**REQUIRED ACTION**.
Look through the lines below, find those with the word "tile", and copy them.

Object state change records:

=== Begin Enclosure ===

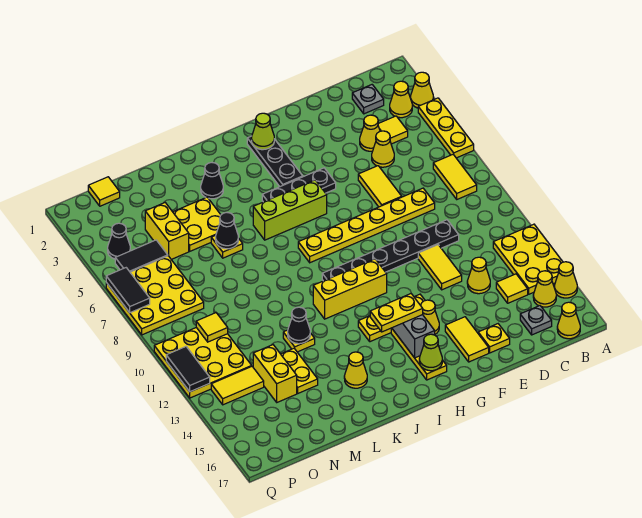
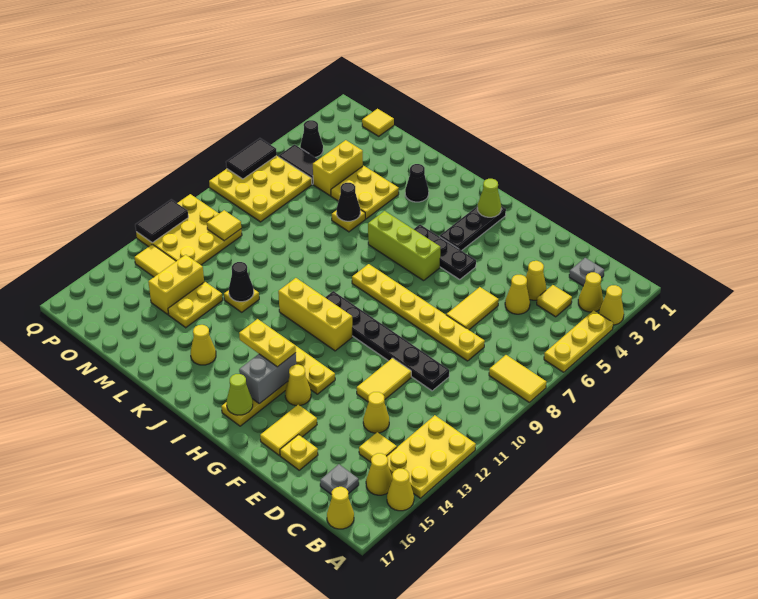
yellow tile B7:B8 level 1 -> yellow tile A8:B8 level 1

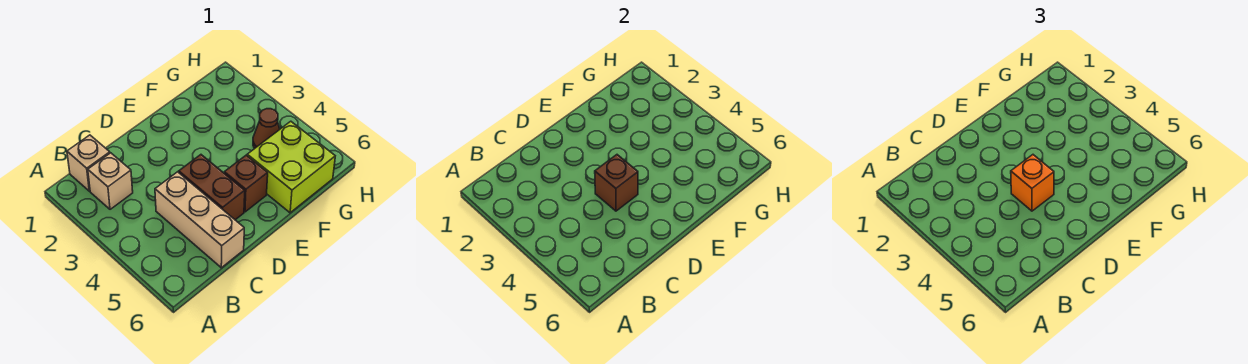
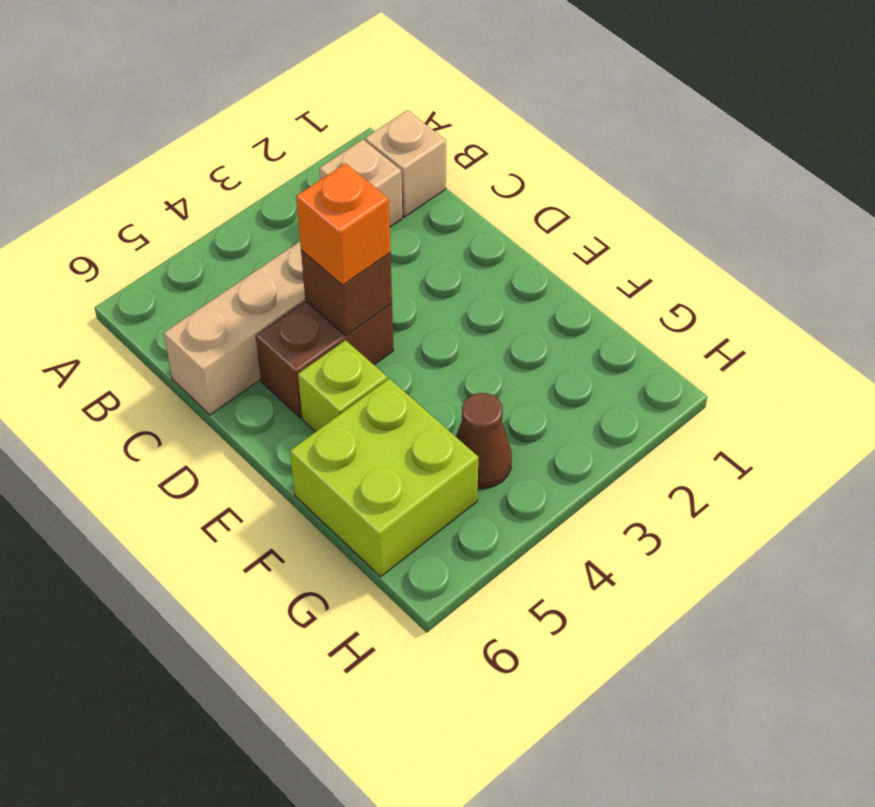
brown brick E5 level 1 -> lime brick E5 level 1

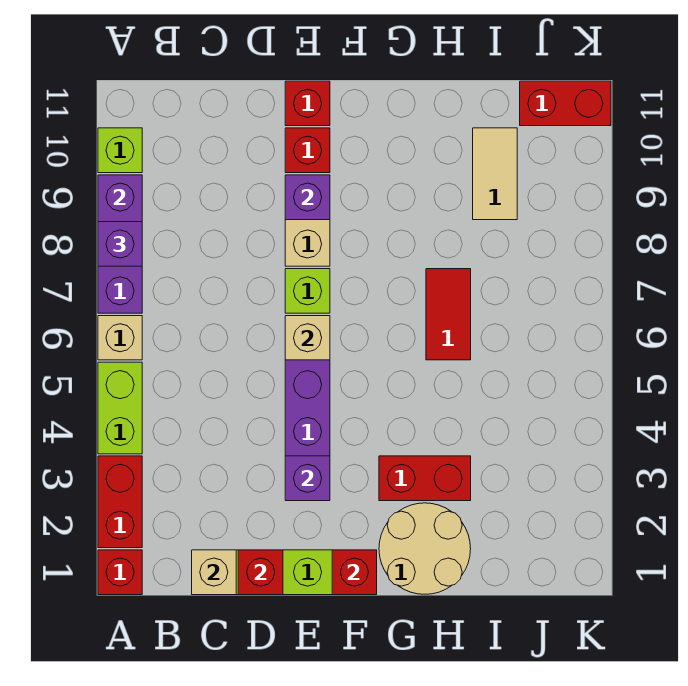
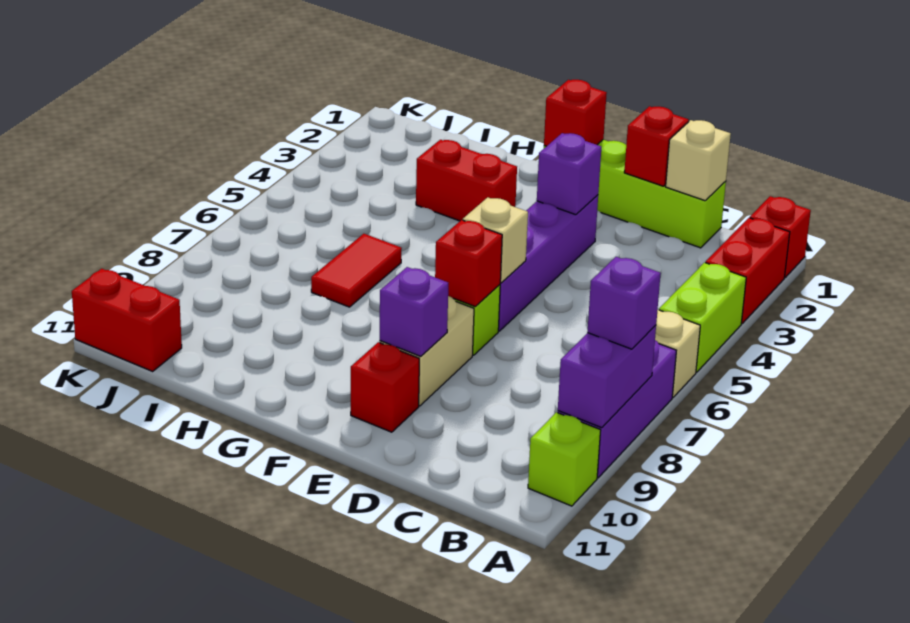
red brick E11 level 1 -> red brick E7 level 2
tan round brick G1:H2 level 1 -> none
tan tile I9:I10 level 1 -> none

=== End Enclosure ===

**TASK OUTPUT**.
yellow tile B7:B8 level 1 -> yellow tile A8:B8 level 1
tan tile I9:I10 level 1 -> none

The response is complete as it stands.